══ Data to examine ══

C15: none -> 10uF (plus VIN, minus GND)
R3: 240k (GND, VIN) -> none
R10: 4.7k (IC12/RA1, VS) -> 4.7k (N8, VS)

═══
══ Data to examine ══

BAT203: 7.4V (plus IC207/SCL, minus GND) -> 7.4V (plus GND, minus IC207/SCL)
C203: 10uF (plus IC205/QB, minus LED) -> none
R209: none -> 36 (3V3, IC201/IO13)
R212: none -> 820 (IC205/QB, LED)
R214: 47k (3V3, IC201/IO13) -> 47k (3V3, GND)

═══

What needs to be done:
Note each line above that holds "minus", then copy all of them.

Solution for this problem:
C15: none -> 10uF (plus VIN, minus GND)
BAT203: 7.4V (plus IC207/SCL, minus GND) -> 7.4V (plus GND, minus IC207/SCL)
C203: 10uF (plus IC205/QB, minus LED) -> none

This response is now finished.